Top of Extracted data

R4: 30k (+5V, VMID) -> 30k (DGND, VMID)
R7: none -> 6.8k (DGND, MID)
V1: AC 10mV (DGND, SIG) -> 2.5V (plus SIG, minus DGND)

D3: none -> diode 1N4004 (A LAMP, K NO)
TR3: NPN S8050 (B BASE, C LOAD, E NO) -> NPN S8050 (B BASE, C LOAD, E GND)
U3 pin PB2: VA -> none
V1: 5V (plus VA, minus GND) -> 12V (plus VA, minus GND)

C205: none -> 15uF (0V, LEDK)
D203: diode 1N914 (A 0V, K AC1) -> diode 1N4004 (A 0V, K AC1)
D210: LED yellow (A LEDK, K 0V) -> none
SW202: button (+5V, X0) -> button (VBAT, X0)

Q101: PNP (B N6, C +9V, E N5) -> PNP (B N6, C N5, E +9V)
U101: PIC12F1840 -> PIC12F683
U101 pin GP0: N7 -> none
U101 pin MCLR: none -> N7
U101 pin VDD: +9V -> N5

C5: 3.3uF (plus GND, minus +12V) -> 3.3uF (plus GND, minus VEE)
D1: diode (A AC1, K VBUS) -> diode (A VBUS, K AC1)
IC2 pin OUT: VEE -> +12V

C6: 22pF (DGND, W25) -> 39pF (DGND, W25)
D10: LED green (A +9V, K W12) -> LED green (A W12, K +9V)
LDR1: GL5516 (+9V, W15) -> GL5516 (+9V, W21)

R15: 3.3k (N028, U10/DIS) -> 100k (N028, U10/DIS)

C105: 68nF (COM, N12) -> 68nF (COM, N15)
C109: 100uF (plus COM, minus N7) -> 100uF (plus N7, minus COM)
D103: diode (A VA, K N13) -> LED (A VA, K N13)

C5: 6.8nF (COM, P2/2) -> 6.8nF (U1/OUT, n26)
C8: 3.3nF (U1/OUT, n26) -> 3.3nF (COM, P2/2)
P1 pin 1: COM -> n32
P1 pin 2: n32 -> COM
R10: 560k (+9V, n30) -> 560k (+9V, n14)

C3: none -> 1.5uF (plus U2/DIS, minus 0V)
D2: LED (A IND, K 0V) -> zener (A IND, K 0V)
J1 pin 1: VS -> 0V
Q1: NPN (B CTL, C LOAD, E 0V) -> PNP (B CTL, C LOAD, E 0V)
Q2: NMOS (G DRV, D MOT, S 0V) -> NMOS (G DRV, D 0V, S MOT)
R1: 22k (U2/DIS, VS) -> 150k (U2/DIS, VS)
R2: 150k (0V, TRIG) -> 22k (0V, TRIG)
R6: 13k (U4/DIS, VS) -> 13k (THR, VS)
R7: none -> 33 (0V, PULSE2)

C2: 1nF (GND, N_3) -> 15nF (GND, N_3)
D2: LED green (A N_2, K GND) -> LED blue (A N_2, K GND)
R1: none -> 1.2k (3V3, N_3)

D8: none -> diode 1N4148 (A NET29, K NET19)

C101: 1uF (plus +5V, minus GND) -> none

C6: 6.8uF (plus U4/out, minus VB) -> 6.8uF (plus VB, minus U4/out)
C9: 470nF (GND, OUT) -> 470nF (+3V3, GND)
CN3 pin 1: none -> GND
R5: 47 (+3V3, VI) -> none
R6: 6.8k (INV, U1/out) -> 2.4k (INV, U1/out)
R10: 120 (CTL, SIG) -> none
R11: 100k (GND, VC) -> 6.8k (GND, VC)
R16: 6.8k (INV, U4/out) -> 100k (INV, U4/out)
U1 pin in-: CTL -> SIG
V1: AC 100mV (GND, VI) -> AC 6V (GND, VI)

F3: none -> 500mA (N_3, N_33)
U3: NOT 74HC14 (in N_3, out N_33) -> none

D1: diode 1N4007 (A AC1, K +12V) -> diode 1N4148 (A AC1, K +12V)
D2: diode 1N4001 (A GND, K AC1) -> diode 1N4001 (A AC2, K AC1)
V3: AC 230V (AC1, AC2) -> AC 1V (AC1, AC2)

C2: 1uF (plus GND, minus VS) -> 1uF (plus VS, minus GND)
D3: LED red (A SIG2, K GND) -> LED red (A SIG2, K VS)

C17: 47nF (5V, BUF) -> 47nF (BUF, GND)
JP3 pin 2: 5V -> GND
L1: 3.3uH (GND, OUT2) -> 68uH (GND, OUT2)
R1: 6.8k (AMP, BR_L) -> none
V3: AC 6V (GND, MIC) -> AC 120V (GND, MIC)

Bottom of Extracted data

◆ **How to complete this task**
Locate the word "green" in the data above. Copy every line carrying it.

◆ **Response to this task**
D10: LED green (A +9V, K W12) -> LED green (A W12, K +9V)
D2: LED green (A N_2, K GND) -> LED blue (A N_2, K GND)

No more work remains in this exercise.